Wherever the word "removed" appears in a line of the data, that line should be copied.

- Source data -
==============================
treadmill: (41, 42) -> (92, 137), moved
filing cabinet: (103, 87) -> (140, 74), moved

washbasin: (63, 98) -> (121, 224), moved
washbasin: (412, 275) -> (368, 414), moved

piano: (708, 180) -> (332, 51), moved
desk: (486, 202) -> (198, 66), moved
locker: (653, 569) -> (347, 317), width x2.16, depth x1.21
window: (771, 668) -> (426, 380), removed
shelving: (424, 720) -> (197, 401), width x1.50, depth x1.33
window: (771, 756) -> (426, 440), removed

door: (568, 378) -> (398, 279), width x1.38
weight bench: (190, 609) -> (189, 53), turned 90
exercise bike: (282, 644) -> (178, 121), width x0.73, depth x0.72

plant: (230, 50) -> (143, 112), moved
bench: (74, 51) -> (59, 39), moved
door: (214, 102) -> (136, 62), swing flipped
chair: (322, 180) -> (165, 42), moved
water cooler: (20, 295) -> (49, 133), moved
==============================
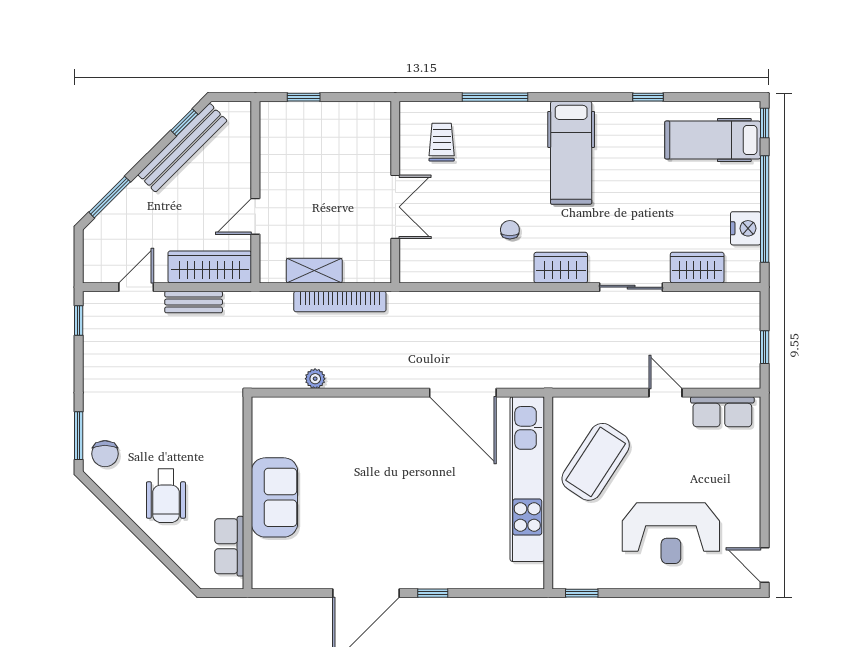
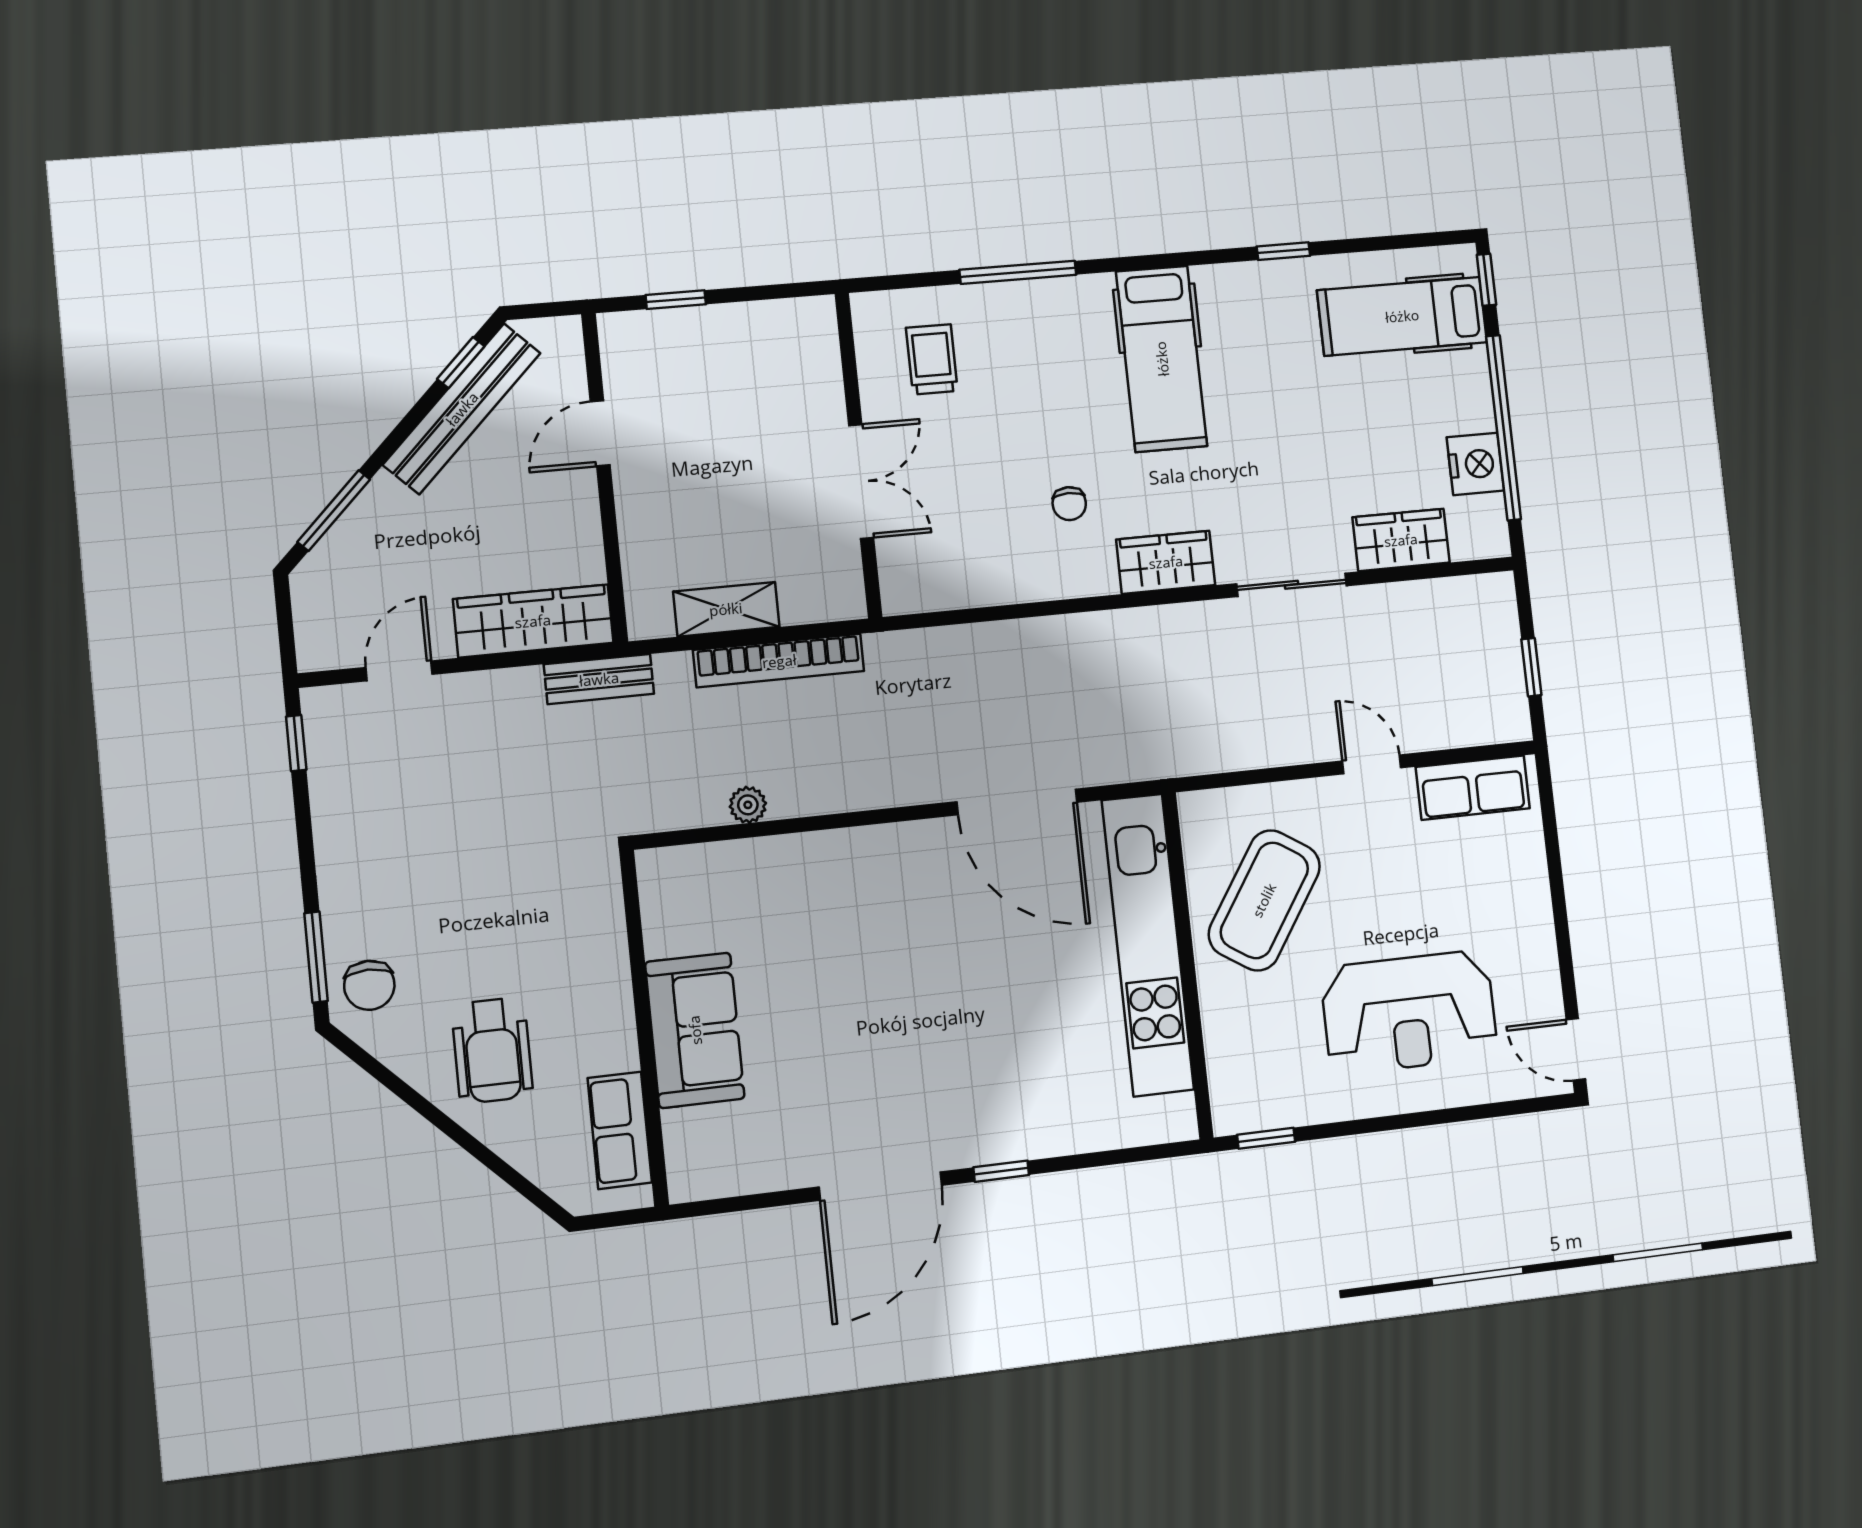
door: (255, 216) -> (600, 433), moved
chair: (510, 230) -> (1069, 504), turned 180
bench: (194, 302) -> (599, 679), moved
==============================
- Output for this exercise -
window: (771, 668) -> (426, 380), removed
window: (771, 756) -> (426, 440), removed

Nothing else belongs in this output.